[Instructions for the task]
From the records below, transcribe only the lines running from the one with "[267,133,329,176] (first image)" through the one with "[443,170,518,245]". Keep both of those end lines.

Segment Start: Study material

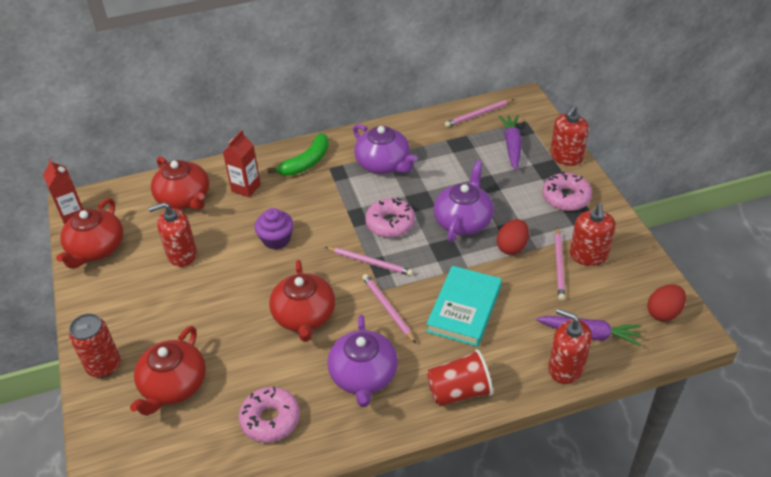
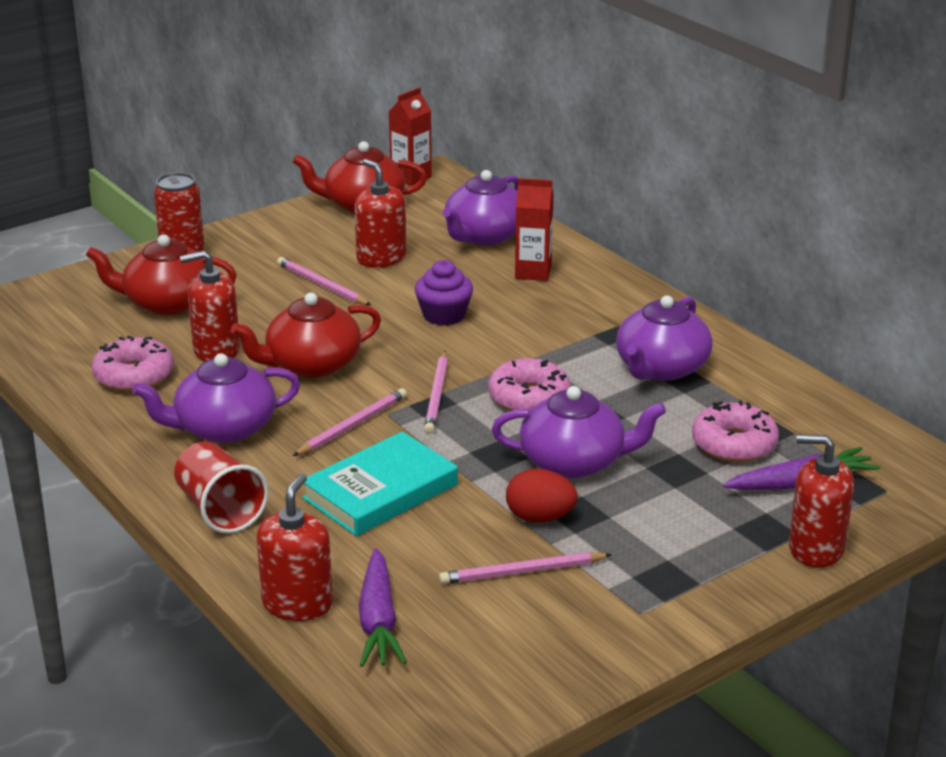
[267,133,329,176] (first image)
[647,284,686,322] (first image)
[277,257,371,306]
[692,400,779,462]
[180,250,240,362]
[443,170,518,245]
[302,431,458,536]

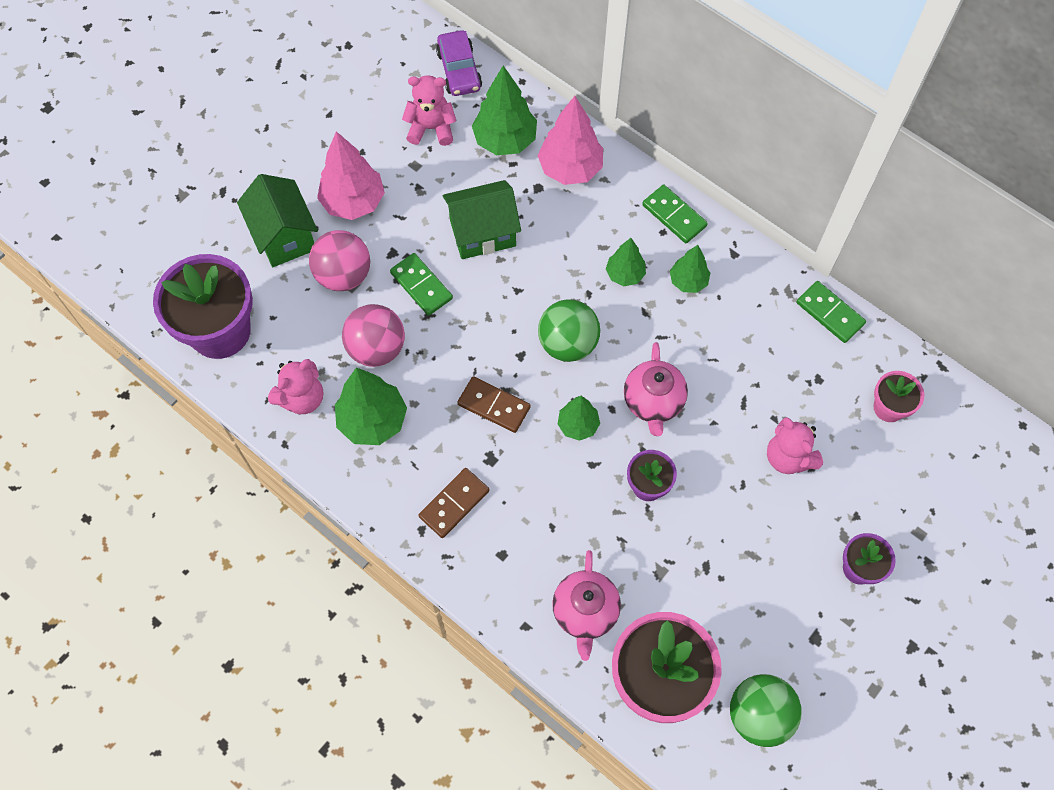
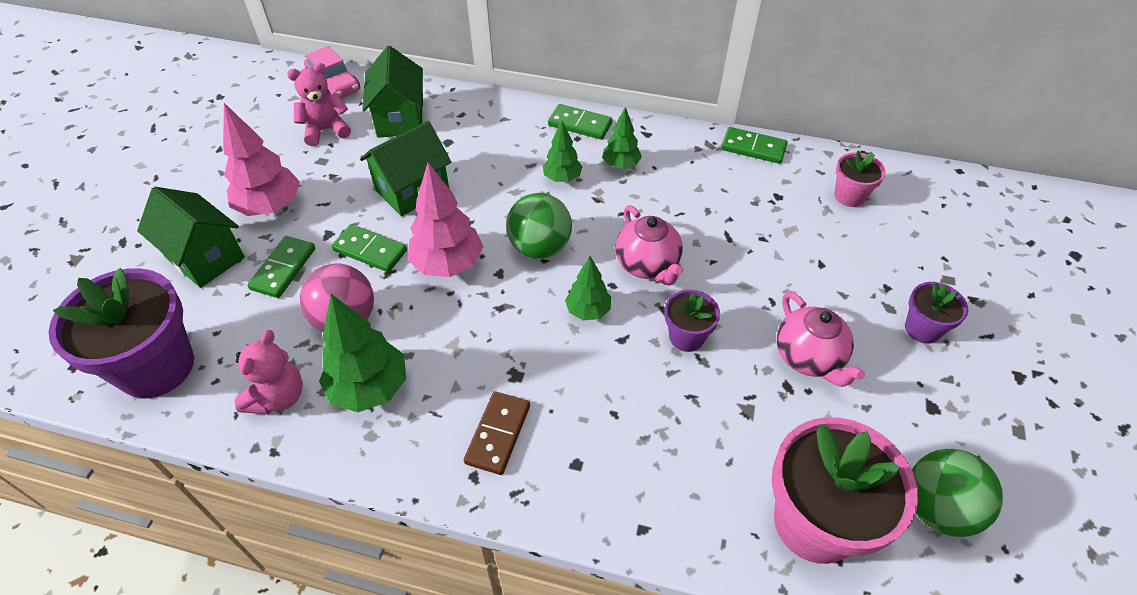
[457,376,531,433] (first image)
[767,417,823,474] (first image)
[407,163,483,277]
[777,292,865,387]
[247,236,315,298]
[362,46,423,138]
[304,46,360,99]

Segment End: Study material
Segment Start: Study material

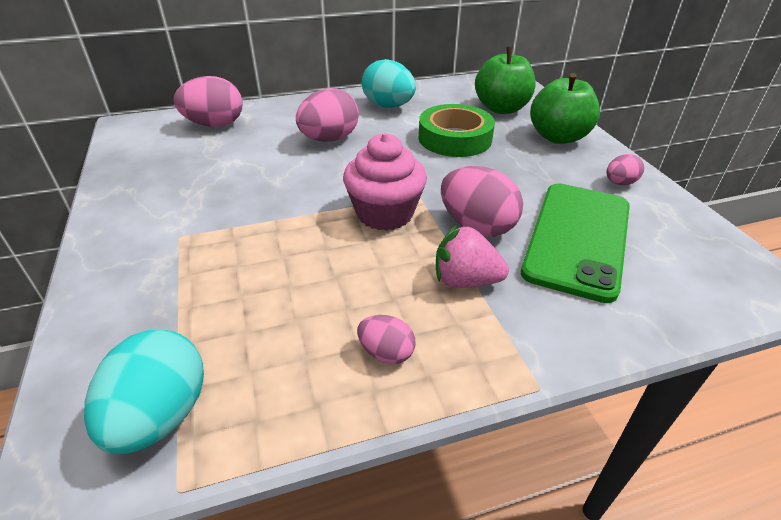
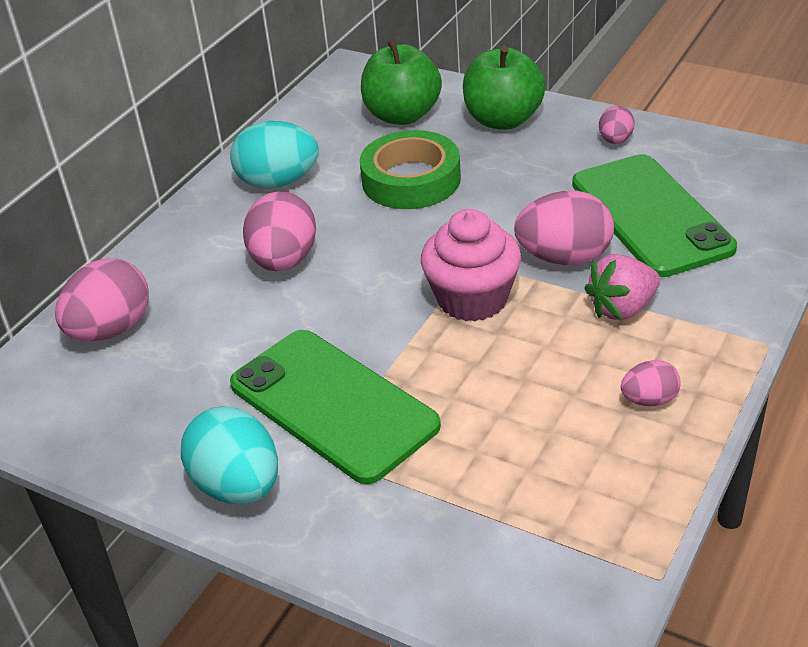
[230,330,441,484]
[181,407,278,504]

Segment End: Study material

[Your solution]
[267,133,329,176] (first image)
[647,284,686,322] (first image)
[277,257,371,306]
[692,400,779,462]
[180,250,240,362]
[443,170,518,245]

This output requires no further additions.